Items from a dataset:

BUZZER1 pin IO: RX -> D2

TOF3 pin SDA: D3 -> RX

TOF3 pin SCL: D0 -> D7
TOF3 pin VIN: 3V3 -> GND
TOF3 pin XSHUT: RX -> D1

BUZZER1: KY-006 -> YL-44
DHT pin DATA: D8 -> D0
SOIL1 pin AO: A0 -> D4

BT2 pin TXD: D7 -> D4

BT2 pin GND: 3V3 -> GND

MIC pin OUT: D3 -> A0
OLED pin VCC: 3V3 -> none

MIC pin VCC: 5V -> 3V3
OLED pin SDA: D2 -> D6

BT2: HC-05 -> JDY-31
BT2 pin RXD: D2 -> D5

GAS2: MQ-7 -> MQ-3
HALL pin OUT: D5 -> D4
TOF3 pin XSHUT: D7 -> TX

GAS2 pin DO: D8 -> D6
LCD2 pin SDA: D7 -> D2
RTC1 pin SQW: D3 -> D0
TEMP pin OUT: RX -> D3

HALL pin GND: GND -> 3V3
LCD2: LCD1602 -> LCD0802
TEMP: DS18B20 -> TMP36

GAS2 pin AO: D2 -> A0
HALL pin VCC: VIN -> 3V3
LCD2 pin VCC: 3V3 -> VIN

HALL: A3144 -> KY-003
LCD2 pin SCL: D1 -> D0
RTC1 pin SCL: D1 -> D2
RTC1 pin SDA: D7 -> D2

Exercise details
Each line, starting with the one containing "GAS2: MQ-7 -> MQ-3" and ending with the last line of the records above, should be reproduced exactly.

Answer section
GAS2: MQ-7 -> MQ-3
HALL pin OUT: D5 -> D4
TOF3 pin XSHUT: D7 -> TX

GAS2 pin DO: D8 -> D6
LCD2 pin SDA: D7 -> D2
RTC1 pin SQW: D3 -> D0
TEMP pin OUT: RX -> D3

HALL pin GND: GND -> 3V3
LCD2: LCD1602 -> LCD0802
TEMP: DS18B20 -> TMP36

GAS2 pin AO: D2 -> A0
HALL pin VCC: VIN -> 3V3
LCD2 pin VCC: 3V3 -> VIN

HALL: A3144 -> KY-003
LCD2 pin SCL: D1 -> D0
RTC1 pin SCL: D1 -> D2
RTC1 pin SDA: D7 -> D2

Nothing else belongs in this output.